Aim of the task: Repeat everything in the listing below. Keep each line exact.

Record excerpts:
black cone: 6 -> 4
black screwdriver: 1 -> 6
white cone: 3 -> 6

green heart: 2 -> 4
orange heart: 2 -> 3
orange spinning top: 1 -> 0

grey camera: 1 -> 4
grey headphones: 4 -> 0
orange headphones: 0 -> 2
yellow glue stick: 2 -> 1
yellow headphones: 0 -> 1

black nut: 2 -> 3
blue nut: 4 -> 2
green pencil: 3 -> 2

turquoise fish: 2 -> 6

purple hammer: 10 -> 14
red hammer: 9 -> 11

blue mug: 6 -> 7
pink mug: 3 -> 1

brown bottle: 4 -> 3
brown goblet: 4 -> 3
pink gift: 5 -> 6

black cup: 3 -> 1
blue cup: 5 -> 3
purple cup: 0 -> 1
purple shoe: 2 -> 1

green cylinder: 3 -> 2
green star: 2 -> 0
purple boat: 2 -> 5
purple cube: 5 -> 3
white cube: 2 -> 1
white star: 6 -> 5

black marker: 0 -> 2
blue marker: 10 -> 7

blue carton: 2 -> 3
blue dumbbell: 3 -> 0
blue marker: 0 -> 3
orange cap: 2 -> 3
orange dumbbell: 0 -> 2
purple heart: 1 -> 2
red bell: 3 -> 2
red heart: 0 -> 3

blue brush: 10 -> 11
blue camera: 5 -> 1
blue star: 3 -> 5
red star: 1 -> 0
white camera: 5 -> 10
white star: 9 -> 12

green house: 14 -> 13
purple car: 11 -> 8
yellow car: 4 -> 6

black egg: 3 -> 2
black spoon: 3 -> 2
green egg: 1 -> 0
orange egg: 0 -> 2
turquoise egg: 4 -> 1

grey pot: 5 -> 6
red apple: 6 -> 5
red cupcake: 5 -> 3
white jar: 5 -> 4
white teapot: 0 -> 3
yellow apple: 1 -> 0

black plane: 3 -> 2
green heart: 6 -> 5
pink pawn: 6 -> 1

Finished task:
black cone: 6 -> 4
black screwdriver: 1 -> 6
white cone: 3 -> 6

green heart: 2 -> 4
orange heart: 2 -> 3
orange spinning top: 1 -> 0

grey camera: 1 -> 4
grey headphones: 4 -> 0
orange headphones: 0 -> 2
yellow glue stick: 2 -> 1
yellow headphones: 0 -> 1

black nut: 2 -> 3
blue nut: 4 -> 2
green pencil: 3 -> 2

turquoise fish: 2 -> 6

purple hammer: 10 -> 14
red hammer: 9 -> 11

blue mug: 6 -> 7
pink mug: 3 -> 1

brown bottle: 4 -> 3
brown goblet: 4 -> 3
pink gift: 5 -> 6

black cup: 3 -> 1
blue cup: 5 -> 3
purple cup: 0 -> 1
purple shoe: 2 -> 1

green cylinder: 3 -> 2
green star: 2 -> 0
purple boat: 2 -> 5
purple cube: 5 -> 3
white cube: 2 -> 1
white star: 6 -> 5

black marker: 0 -> 2
blue marker: 10 -> 7

blue carton: 2 -> 3
blue dumbbell: 3 -> 0
blue marker: 0 -> 3
orange cap: 2 -> 3
orange dumbbell: 0 -> 2
purple heart: 1 -> 2
red bell: 3 -> 2
red heart: 0 -> 3

blue brush: 10 -> 11
blue camera: 5 -> 1
blue star: 3 -> 5
red star: 1 -> 0
white camera: 5 -> 10
white star: 9 -> 12

green house: 14 -> 13
purple car: 11 -> 8
yellow car: 4 -> 6

black egg: 3 -> 2
black spoon: 3 -> 2
green egg: 1 -> 0
orange egg: 0 -> 2
turquoise egg: 4 -> 1

grey pot: 5 -> 6
red apple: 6 -> 5
red cupcake: 5 -> 3
white jar: 5 -> 4
white teapot: 0 -> 3
yellow apple: 1 -> 0

black plane: 3 -> 2
green heart: 6 -> 5
pink pawn: 6 -> 1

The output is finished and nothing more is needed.